- [Exercise directions]: For the word "RELAY", find each line in the entries where it occurs and copy that line.

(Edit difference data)
= Beginning of Section =
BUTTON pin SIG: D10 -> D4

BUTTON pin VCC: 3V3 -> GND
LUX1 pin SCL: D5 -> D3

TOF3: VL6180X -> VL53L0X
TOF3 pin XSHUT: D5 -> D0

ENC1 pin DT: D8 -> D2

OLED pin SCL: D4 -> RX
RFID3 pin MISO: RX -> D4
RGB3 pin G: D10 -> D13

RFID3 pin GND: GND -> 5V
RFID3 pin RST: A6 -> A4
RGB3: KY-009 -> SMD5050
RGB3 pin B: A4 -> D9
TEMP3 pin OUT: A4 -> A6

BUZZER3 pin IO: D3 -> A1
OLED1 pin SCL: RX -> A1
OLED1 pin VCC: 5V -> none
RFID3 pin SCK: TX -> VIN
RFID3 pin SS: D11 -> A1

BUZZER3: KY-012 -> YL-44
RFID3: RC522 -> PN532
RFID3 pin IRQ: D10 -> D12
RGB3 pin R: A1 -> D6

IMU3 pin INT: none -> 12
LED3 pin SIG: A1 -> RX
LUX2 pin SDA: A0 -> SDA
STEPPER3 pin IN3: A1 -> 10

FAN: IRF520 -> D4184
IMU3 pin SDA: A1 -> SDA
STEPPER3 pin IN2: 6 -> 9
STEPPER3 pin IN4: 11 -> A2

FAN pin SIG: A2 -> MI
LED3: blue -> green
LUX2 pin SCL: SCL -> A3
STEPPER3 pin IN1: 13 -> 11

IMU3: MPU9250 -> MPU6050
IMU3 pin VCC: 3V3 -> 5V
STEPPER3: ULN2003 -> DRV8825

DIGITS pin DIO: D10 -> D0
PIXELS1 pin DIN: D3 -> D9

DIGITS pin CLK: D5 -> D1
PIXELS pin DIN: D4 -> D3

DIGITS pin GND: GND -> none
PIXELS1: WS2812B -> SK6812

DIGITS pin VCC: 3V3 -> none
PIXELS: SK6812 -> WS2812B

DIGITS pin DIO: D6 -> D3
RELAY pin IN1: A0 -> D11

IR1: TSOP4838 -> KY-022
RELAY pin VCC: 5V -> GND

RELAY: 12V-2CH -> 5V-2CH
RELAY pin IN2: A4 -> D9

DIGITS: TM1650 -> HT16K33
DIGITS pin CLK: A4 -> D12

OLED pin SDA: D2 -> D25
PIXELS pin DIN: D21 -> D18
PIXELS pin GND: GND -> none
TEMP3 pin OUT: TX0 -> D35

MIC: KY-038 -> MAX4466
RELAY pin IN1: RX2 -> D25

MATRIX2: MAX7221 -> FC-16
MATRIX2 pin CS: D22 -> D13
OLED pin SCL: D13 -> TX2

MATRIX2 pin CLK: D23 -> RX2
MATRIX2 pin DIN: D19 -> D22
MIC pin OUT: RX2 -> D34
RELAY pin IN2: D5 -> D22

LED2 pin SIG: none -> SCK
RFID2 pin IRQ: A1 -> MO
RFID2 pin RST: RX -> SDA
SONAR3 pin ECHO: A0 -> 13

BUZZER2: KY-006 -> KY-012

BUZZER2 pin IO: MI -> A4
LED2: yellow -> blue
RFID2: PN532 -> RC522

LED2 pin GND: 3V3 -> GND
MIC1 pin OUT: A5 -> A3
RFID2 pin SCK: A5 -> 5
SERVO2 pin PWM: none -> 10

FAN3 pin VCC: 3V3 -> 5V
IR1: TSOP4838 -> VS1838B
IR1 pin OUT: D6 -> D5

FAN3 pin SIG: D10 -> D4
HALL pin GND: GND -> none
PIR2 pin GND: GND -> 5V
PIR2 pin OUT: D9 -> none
= End of Section =
- [Result of this exercise]:
RELAY pin IN1: A0 -> D11
RELAY pin VCC: 5V -> GND
RELAY: 12V-2CH -> 5V-2CH
RELAY pin IN2: A4 -> D9
RELAY pin IN1: RX2 -> D25
RELAY pin IN2: D5 -> D22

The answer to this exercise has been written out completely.